### WHAT YOU HAVE TO DO
Below are some entries. Repeat exactly the lines from the one with "C23: 4.7nF (CMP, VB) -> 4.7uF (CMP, VB)" through the one with "R4: 130k (GND, VC) -> none", and only those.

### DATA SECTION

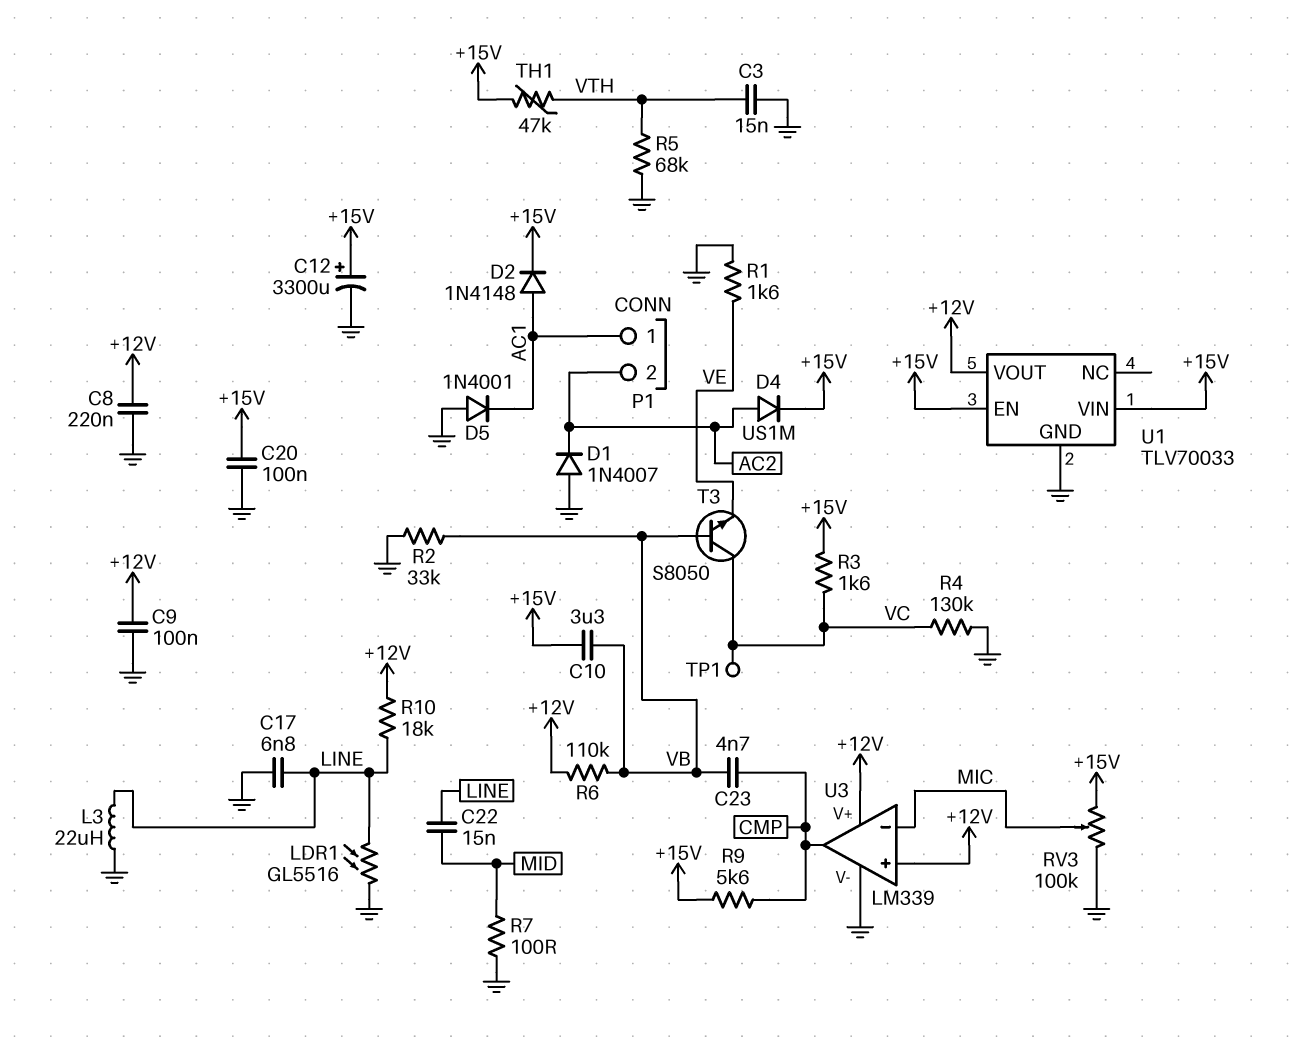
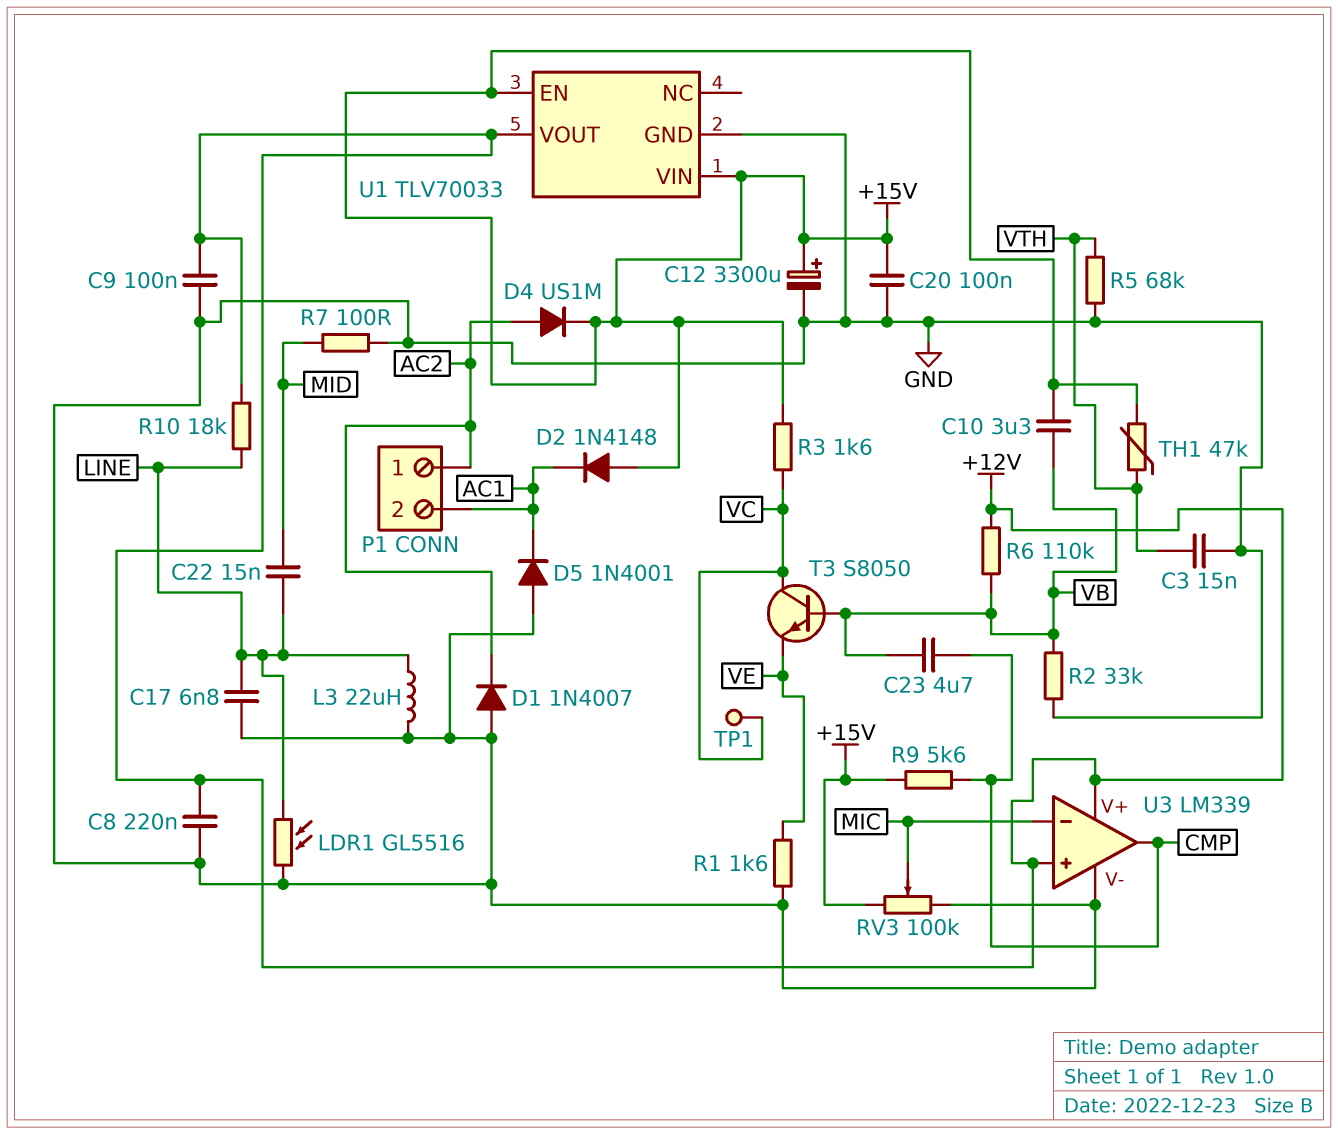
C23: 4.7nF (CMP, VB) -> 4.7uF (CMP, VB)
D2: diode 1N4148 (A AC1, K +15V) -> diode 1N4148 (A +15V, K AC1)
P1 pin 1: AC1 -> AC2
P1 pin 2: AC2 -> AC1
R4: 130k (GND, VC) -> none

--

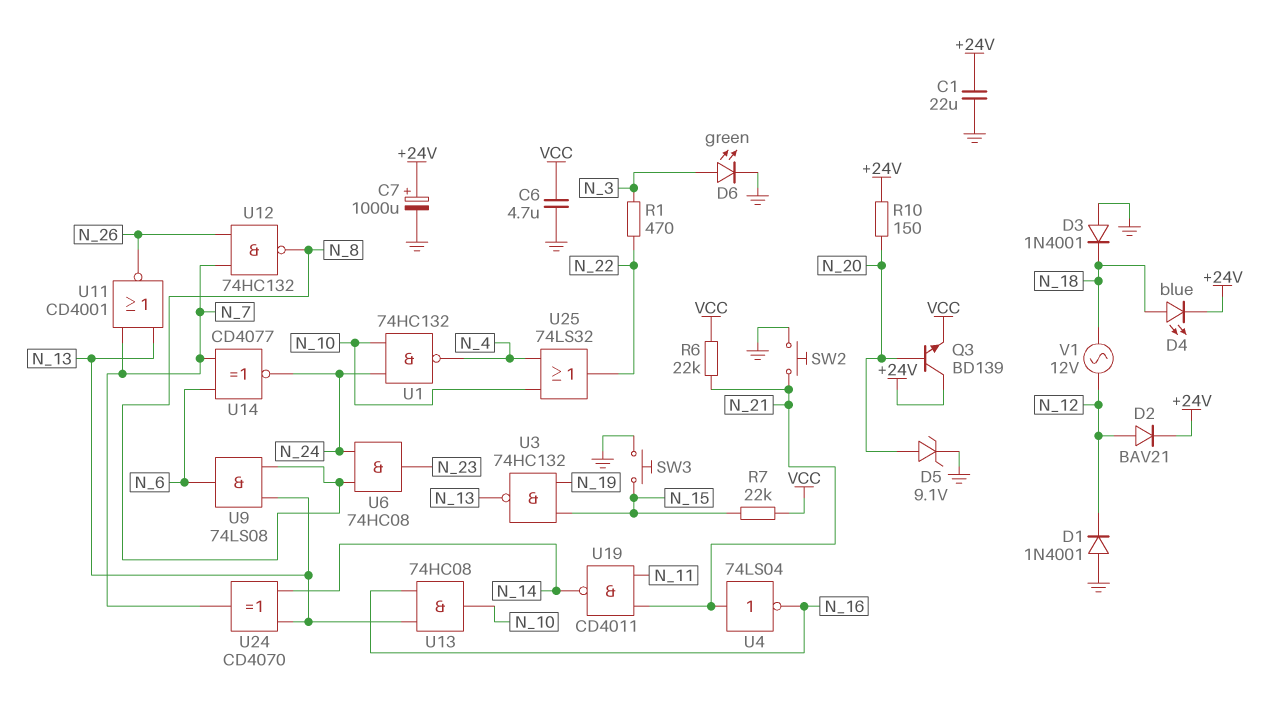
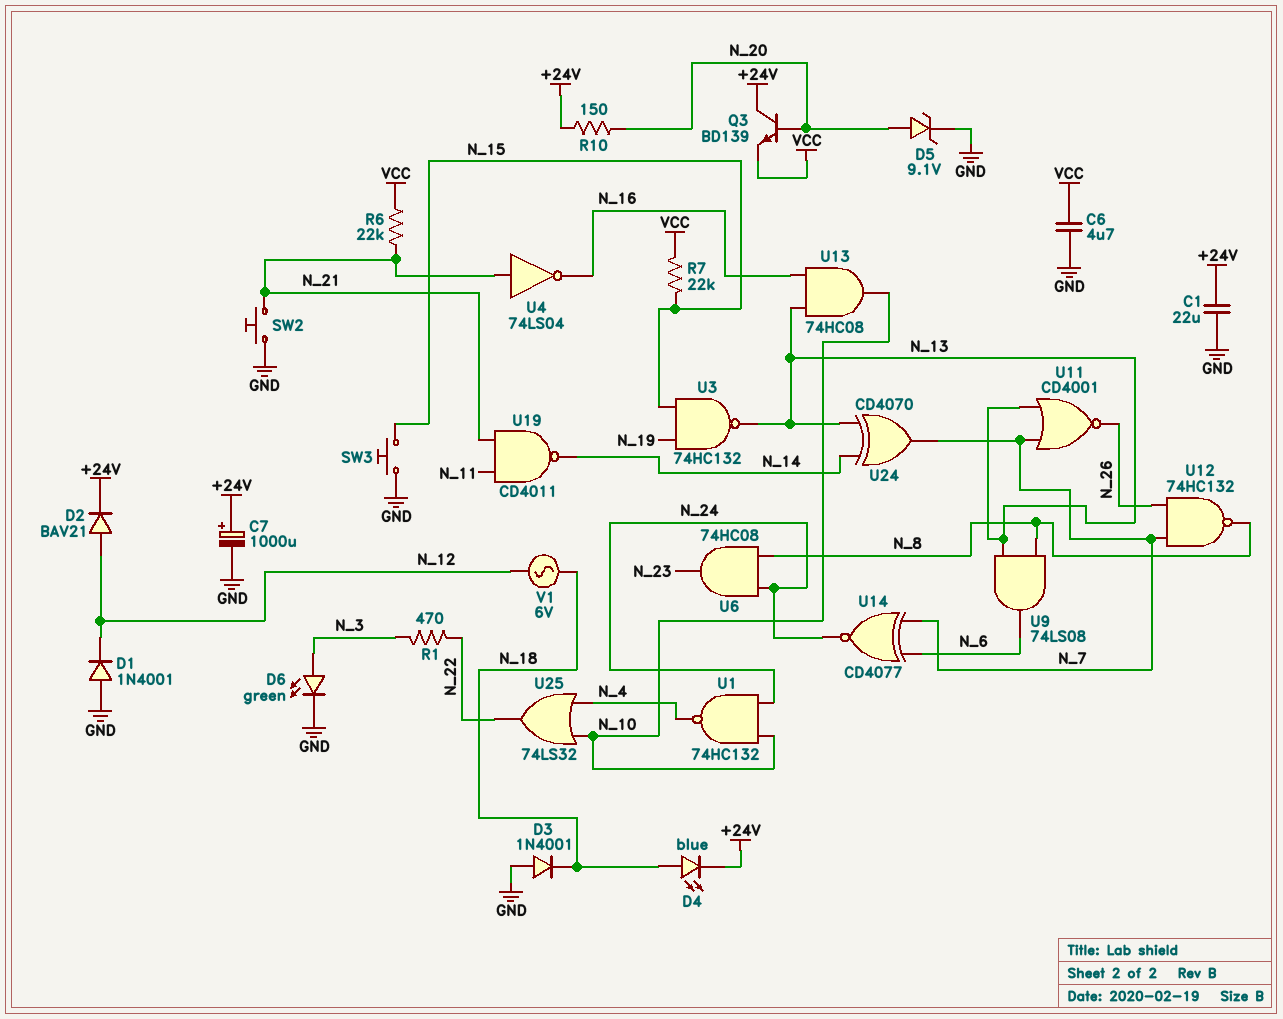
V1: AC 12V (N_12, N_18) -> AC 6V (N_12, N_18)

### ANSWER TO THE PROBLEM
C23: 4.7nF (CMP, VB) -> 4.7uF (CMP, VB)
D2: diode 1N4148 (A AC1, K +15V) -> diode 1N4148 (A +15V, K AC1)
P1 pin 1: AC1 -> AC2
P1 pin 2: AC2 -> AC1
R4: 130k (GND, VC) -> none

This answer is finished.